• **DATA SHOWN**
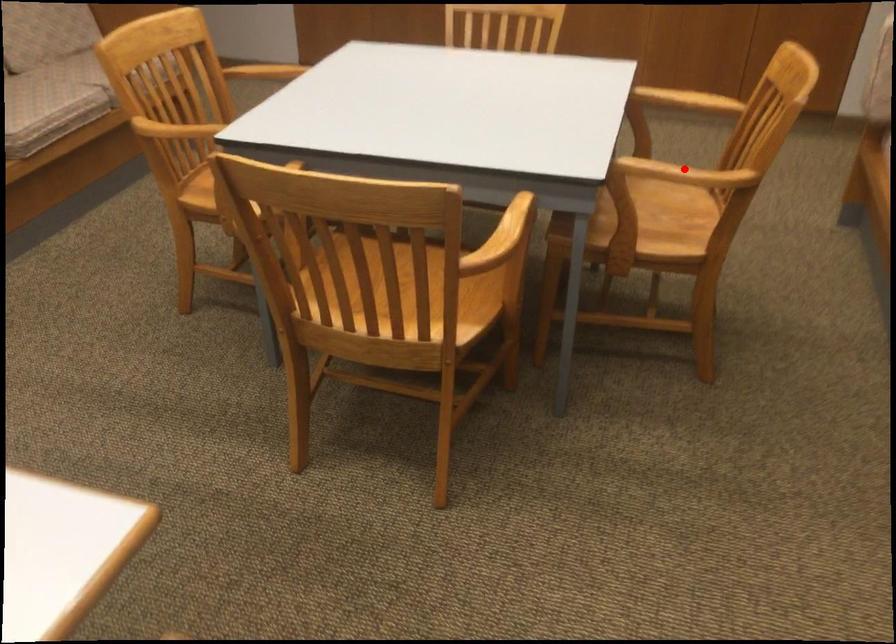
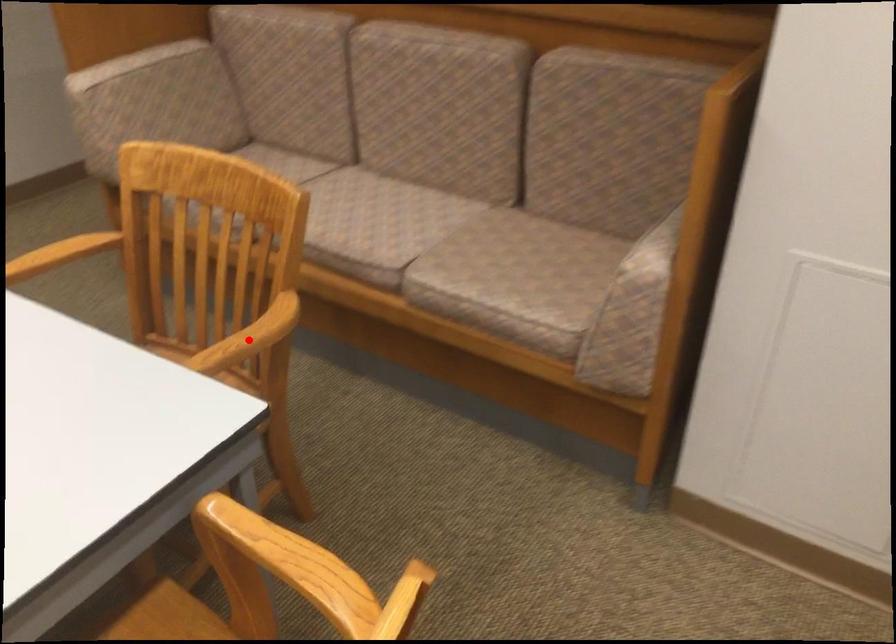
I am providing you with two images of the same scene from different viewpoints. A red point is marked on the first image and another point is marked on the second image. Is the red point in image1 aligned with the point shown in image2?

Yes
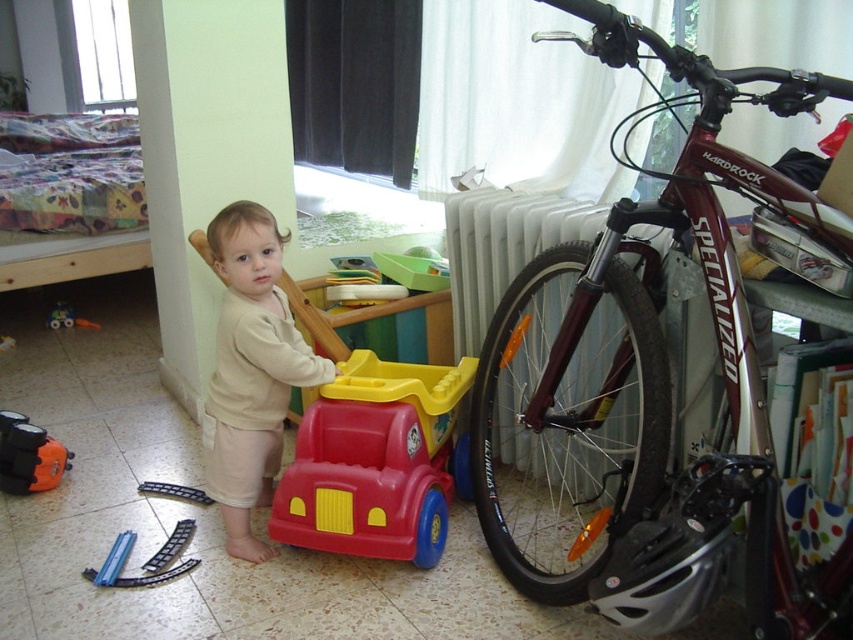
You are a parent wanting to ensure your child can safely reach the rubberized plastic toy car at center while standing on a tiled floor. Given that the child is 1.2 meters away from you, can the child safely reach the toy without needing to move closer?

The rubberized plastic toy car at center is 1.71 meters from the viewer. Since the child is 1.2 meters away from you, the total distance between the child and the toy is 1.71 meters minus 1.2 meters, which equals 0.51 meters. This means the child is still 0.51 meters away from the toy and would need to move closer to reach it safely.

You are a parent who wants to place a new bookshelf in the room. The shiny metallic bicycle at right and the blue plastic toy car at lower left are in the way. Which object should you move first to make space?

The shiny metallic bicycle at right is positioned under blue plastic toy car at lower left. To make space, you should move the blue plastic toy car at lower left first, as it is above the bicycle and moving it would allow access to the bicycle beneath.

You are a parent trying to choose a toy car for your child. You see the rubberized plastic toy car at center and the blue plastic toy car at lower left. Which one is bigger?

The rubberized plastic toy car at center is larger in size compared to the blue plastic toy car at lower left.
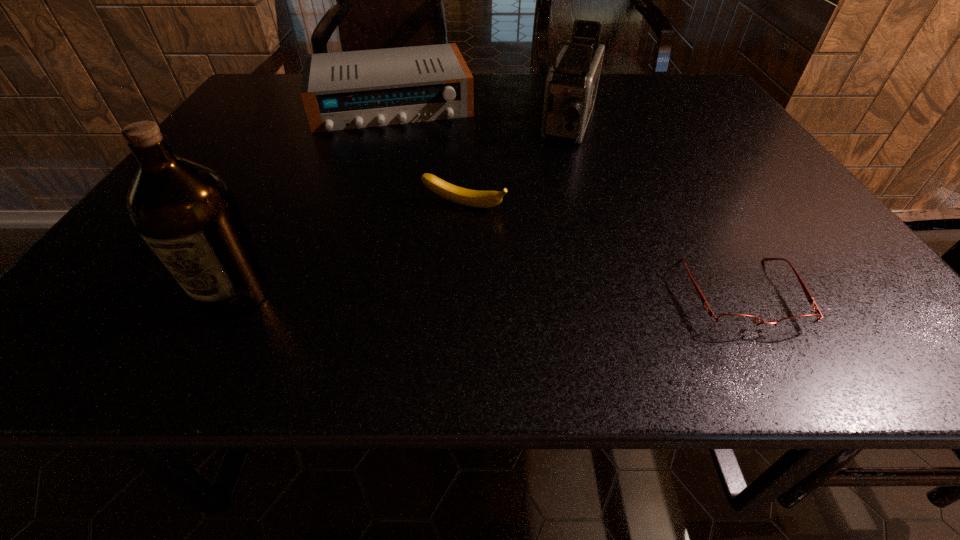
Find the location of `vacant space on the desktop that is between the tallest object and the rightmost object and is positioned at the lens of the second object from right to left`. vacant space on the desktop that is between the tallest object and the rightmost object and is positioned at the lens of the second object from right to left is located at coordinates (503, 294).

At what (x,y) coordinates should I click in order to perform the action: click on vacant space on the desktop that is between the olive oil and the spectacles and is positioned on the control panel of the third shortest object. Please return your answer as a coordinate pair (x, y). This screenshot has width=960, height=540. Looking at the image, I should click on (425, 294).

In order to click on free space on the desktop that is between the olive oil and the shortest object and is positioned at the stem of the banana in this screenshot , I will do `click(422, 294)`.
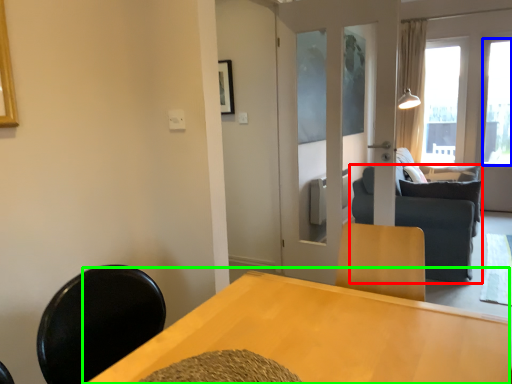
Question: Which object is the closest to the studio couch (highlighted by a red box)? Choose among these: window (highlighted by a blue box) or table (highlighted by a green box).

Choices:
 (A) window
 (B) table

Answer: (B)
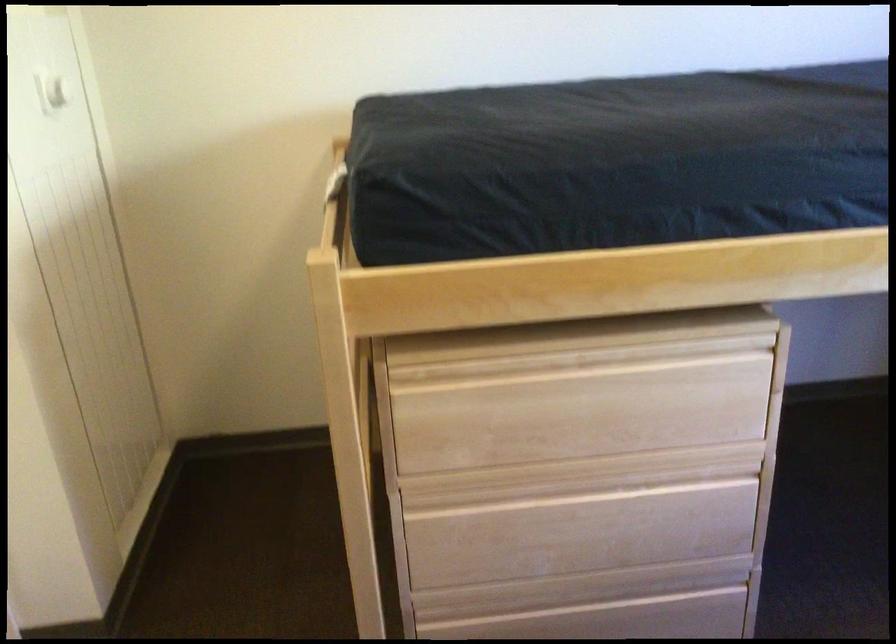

• **SET EXERCISE**
Arrange every line of the items above as a Markdown table with the columns "Row" and "Item text," numbering the rows in order and omitting blank lines. Leave the pictures out of the table.

• **CORRECT ANSWER**
| Row | Item text |
|---|---|
| 1 | I am providing you with two images of the same scene from different viewpoints. A red point is marked on the first image and another point is marked on the second image. Is the red point in image1 aligned with the point shown in image2? |
| 2 | Yes |
| 3 | You are a parent wanting to ensure your child can safely reach the rubberized plastic toy car at center while standing on a tiled floor. Given that the child is 1.2 meters away from you, can the child safely reach the toy without needing to move closer? |
| 4 | The rubberized plastic toy car at center is 1.71 meters from the viewer. Since the child is 1.2 meters away from you, the total distance between the child and the toy is 1.71 meters minus 1.2 meters, which equals 0.51 meters. This means the child is still 0.51 meters away from the toy and would need to move closer to reach it safely. |
| 5 | You are a parent who wants to place a new bookshelf in the room. The shiny metallic bicycle at right and the blue plastic toy car at lower left are in the way. Which object should you move first to make space? |
| 6 | The shiny metallic bicycle at right is positioned under blue plastic toy car at lower left. To make space, you should move the blue plastic toy car at lower left first, as it is above the bicycle and moving it would allow access to the bicycle beneath. |
| 7 | You are a parent trying to choose a toy car for your child. You see the rubberized plastic toy car at center and the blue plastic toy car at lower left. Which one is bigger? |
| 8 | The rubberized plastic toy car at center is larger in size compared to the blue plastic toy car at lower left. |
| 9 | Find the location of `vacant space on the desktop that is between the tallest object and the rightmost object and is positioned at the lens of the second object from right to left`. vacant space on the desktop that is between the tallest object and the rightmost object and is positioned at the lens of the second object from right to left is located at coordinates (503, 294). |
| 10 | At what (x,y) coordinates should I click in order to perform the action: click on vacant space on the desktop that is between the olive oil and the spectacles and is positioned on the control panel of the third shortest object. Please return your answer as a coordinate pair (x, y). This screenshot has width=960, height=540. Looking at the image, I should click on (425, 294). |
| 11 | In order to click on free space on the desktop that is between the olive oil and the shortest object and is positioned at the stem of the banana in this screenshot , I will do `click(422, 294)`. |
| 12 | Question: Which object is the closest to the studio couch (highlighted by a red box)? Choose among these: window (highlighted by a blue box) or table (highlighted by a green box). |
| 13 | Choices: |
| 14 |  (A) window |
| 15 |  (B) table |
| 16 | Answer: (B) |